[Edit tracking data]
--------------------
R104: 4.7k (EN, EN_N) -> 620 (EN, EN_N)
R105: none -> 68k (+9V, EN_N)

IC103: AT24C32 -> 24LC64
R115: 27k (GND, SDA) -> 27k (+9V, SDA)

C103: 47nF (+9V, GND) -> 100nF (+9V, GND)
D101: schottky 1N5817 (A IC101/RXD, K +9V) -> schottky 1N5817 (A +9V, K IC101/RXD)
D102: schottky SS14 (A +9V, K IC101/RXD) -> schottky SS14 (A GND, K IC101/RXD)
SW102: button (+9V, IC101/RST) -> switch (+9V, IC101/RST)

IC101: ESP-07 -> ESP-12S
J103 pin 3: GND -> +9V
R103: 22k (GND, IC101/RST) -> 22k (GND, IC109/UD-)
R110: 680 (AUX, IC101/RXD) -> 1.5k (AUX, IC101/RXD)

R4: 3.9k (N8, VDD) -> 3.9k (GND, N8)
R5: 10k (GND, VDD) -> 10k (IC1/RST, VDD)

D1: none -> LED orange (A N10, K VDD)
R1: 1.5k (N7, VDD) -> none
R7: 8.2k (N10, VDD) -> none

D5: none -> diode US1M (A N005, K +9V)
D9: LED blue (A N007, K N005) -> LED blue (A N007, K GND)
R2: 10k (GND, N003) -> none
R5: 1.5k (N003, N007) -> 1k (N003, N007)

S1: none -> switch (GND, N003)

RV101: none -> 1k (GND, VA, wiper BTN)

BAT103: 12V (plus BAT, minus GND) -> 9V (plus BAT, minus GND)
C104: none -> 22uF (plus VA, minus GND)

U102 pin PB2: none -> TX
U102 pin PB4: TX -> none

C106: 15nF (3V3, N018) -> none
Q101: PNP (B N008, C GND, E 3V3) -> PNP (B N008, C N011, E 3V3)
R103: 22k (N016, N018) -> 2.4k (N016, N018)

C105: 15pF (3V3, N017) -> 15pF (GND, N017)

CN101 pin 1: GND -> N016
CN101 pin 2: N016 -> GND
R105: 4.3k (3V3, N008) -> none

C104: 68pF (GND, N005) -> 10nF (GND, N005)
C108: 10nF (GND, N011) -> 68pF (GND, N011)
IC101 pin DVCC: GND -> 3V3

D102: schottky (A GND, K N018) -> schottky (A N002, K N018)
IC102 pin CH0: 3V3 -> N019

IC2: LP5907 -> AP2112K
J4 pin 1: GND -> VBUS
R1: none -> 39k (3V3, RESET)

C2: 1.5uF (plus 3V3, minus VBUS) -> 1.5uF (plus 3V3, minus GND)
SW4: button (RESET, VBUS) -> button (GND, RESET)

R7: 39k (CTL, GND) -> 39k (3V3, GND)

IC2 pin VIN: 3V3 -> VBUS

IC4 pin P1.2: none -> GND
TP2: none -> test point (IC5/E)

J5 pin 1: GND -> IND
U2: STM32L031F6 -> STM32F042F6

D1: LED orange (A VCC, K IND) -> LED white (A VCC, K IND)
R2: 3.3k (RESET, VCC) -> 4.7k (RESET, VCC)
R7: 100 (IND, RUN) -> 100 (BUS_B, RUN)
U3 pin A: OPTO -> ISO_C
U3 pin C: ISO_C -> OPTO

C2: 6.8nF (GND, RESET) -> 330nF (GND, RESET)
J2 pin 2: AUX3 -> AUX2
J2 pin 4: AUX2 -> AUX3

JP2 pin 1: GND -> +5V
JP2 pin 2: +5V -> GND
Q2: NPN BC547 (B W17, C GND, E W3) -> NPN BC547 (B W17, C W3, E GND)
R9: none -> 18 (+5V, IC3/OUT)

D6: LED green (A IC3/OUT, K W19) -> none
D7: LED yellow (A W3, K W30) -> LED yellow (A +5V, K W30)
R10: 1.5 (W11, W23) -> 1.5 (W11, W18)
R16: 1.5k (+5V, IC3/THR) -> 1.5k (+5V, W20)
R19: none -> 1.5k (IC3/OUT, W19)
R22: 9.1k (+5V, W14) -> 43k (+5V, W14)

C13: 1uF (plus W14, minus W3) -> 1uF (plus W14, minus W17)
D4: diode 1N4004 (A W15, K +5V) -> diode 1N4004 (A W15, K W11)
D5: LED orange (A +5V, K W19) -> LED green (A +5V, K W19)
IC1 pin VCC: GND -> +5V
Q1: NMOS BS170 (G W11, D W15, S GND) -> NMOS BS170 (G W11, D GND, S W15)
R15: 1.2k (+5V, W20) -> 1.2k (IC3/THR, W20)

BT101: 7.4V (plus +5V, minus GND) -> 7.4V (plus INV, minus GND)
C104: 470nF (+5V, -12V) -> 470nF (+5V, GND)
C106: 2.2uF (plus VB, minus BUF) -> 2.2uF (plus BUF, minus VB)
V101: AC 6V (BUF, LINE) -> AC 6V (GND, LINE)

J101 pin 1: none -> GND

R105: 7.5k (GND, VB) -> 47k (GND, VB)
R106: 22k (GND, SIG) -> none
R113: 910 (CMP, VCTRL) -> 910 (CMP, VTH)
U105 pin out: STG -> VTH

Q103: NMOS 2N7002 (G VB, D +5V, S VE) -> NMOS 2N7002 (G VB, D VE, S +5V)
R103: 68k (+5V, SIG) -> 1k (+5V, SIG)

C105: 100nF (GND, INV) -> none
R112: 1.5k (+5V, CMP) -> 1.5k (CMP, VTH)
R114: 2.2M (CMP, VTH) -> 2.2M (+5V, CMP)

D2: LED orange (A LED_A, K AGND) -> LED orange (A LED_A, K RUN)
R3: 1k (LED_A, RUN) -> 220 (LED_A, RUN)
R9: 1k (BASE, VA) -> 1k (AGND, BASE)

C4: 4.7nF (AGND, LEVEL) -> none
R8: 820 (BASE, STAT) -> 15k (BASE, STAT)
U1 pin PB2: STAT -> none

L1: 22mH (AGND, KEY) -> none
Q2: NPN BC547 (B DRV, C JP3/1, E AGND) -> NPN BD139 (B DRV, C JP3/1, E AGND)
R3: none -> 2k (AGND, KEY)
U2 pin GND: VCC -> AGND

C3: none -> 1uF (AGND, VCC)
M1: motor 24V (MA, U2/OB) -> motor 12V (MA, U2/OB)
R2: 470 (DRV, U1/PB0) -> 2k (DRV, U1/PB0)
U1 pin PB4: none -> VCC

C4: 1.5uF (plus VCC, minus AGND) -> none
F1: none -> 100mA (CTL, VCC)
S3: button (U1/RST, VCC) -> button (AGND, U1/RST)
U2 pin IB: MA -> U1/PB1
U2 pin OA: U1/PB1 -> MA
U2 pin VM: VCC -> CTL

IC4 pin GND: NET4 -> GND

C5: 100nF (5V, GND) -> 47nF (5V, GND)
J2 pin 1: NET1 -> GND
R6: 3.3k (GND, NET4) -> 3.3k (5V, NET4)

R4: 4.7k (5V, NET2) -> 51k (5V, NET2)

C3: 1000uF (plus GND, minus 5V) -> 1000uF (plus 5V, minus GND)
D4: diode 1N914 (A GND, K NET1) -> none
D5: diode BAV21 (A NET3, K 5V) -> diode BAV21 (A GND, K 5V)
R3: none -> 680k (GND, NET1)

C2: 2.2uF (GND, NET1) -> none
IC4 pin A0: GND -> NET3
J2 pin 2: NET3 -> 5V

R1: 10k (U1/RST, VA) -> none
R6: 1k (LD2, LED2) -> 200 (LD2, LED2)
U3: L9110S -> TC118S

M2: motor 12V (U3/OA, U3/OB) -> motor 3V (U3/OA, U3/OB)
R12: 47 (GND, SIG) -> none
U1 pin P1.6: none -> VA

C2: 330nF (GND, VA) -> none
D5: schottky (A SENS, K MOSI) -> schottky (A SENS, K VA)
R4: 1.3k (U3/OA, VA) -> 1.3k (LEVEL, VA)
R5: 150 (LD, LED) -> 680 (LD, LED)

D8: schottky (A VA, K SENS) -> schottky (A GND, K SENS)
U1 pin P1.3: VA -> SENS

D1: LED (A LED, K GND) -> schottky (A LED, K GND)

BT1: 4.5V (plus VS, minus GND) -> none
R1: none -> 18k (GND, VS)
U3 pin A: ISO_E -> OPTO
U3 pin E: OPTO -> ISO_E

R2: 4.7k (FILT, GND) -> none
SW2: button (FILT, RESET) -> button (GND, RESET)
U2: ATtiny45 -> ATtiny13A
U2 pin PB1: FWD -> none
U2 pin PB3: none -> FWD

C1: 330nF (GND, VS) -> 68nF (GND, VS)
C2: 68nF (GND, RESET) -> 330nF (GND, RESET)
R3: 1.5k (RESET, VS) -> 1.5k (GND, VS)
--------------------
**Directions for this task**: For this exercise, output exactly the lines above from the line with "R7: 8.2k (N10, VDD) -> none" to the line with "S1: none -> switch (GND, N003)", counting both, and leave out the rest.

**Result of this exercise**:
R7: 8.2k (N10, VDD) -> none

D5: none -> diode US1M (A N005, K +9V)
D9: LED blue (A N007, K N005) -> LED blue (A N007, K GND)
R2: 10k (GND, N003) -> none
R5: 1.5k (N003, N007) -> 1k (N003, N007)

S1: none -> switch (GND, N003)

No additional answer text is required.